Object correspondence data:
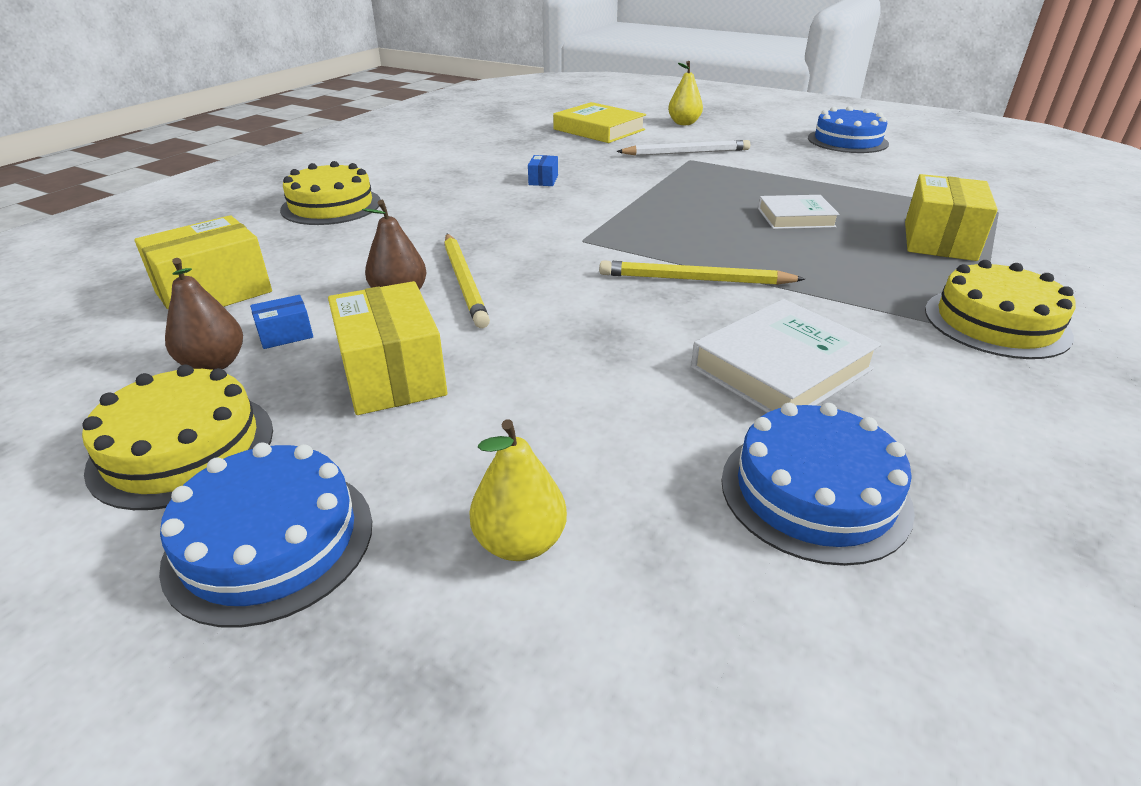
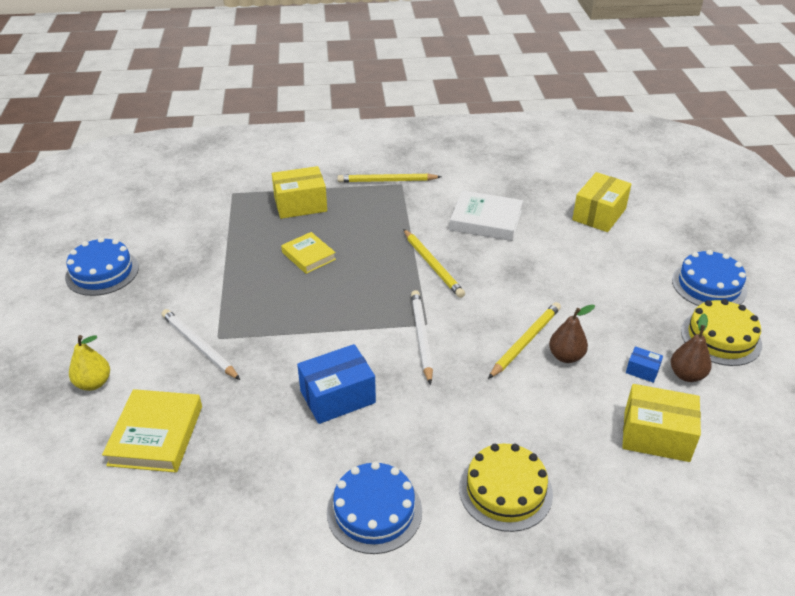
camera: 125 degrees left, 5 degrees up
yellow box [328,281,447,415] -> yellow box moved to [572,172,632,232]
yellow pear [469,419,567,561] -> none
blue box [528,155,558,186] -> blue box [297,344,376,424], size x2.11
blue cake [721,403,915,566] -> blue cake moved to [327,462,422,554]
white book [758,195,840,229] -> yellow book [281,232,336,274]
yellow cake [925,260,1076,359] -> yellow pencil [337,173,441,183]
none -> white pencil [411,290,433,385]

# Task prompt:
Transcribe the lines above exactly, setting aside any picture among them.

# Exercise output:
camera: 125 degrees left, 5 degrees up
yellow box [328,281,447,415] -> yellow box moved to [572,172,632,232]
yellow pear [469,419,567,561] -> none
blue box [528,155,558,186] -> blue box [297,344,376,424], size x2.11
blue cake [721,403,915,566] -> blue cake moved to [327,462,422,554]
white book [758,195,840,229] -> yellow book [281,232,336,274]
yellow cake [925,260,1076,359] -> yellow pencil [337,173,441,183]
none -> white pencil [411,290,433,385]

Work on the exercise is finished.